## Your task
Using the data below, return every line that holds the word "plate".
-=-=-
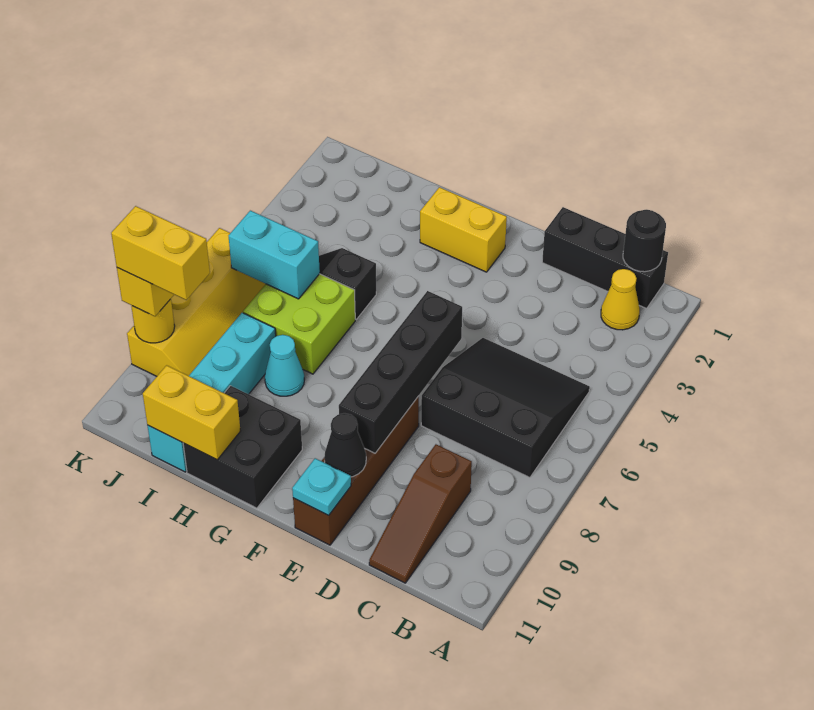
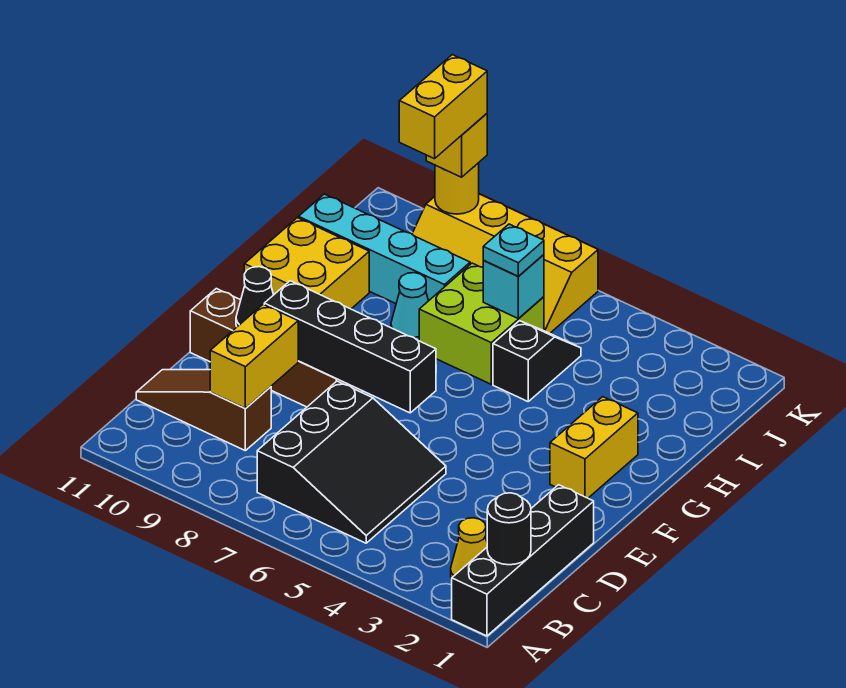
black brick B1:D1 level 1 -> black brick A1:D1 level 1
cyan plate E11 level 2 -> cyan plate I6 level 3
black brick G10:H11 level 1 -> yellow brick G10:H11 level 1
yellow brick H11:I11 level 2 -> yellow brick C9:D9 level 2
cyan brick I6:J6 level 2 -> cyan brick I6 level 2

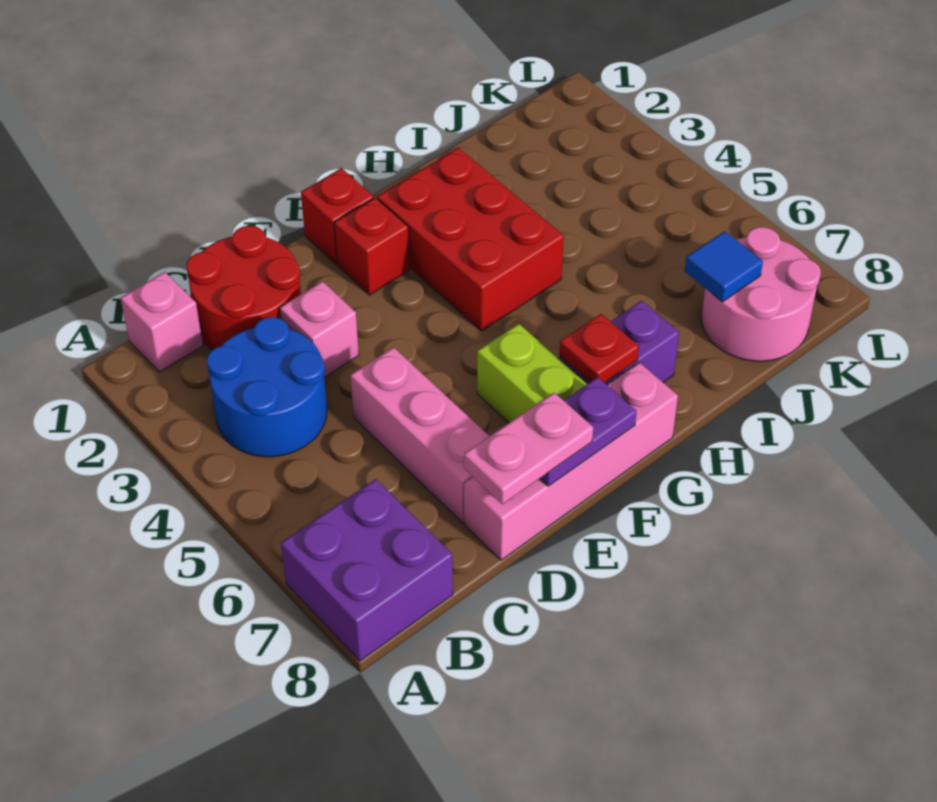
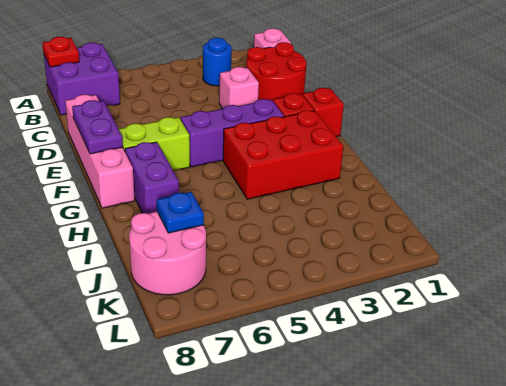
blue round brick B3:C4 level 1 -> blue round brick B3 level 1
pink brick D5:D7 level 1 -> none
pink plate D8:E8 level 3 -> none
none -> purple brick F3:F5 level 1
red plate G7 level 2 -> red plate A8 level 2
blue tile J7 level 2 -> blue plate J7 level 2

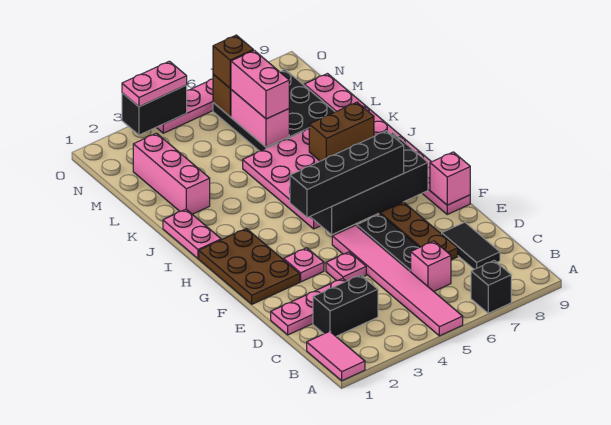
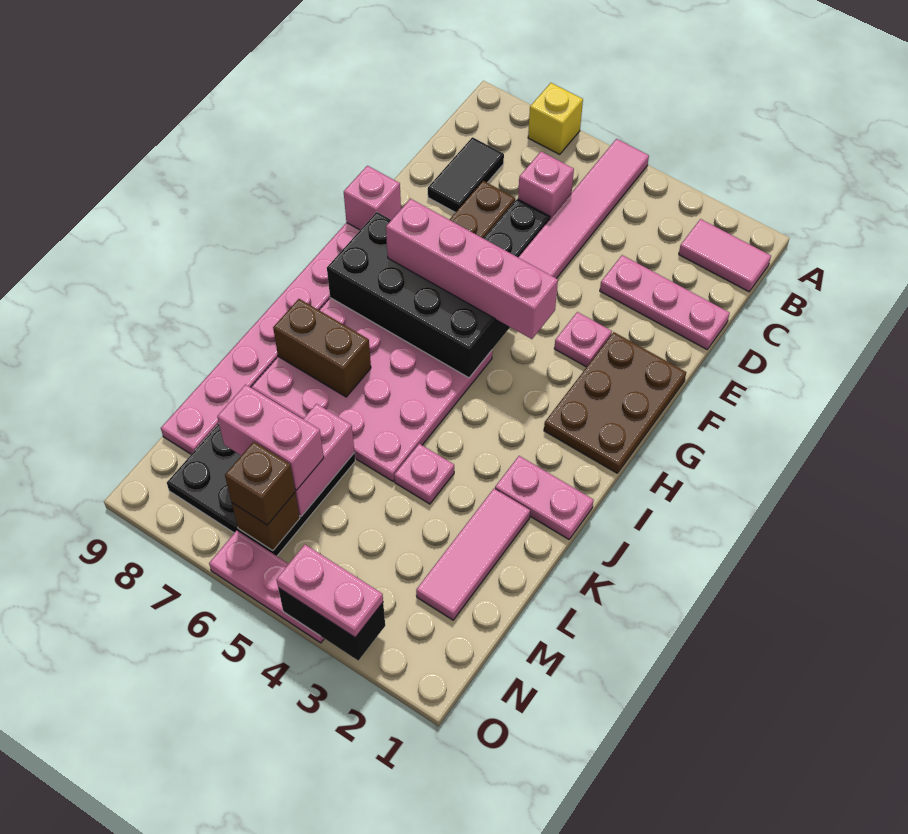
pink tile A1:B1 level 1 -> pink tile B1:B2 level 1
black brick A7 level 1 -> yellow brick A7 level 1
black brick C2:C3 level 1 -> none
pink plate E4 level 1 -> pink plate K4 level 1
black brick G4:G7 level 3 -> pink brick G4:G7 level 3
pink plate I1:J1 level 1 -> pink plate J1:J2 level 1
pink brick K2:M2 level 1 -> pink tile K2:M2 level 1
pink brick L6:M6 level 3 -> pink brick M6:M7 level 3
-=-=-
## Written reply
cyan plate E11 level 2 -> cyan plate I6 level 3
pink plate D8:E8 level 3 -> none
red plate G7 level 2 -> red plate A8 level 2
blue tile J7 level 2 -> blue plate J7 level 2
pink plate E4 level 1 -> pink plate K4 level 1
pink plate I1:J1 level 1 -> pink plate J1:J2 level 1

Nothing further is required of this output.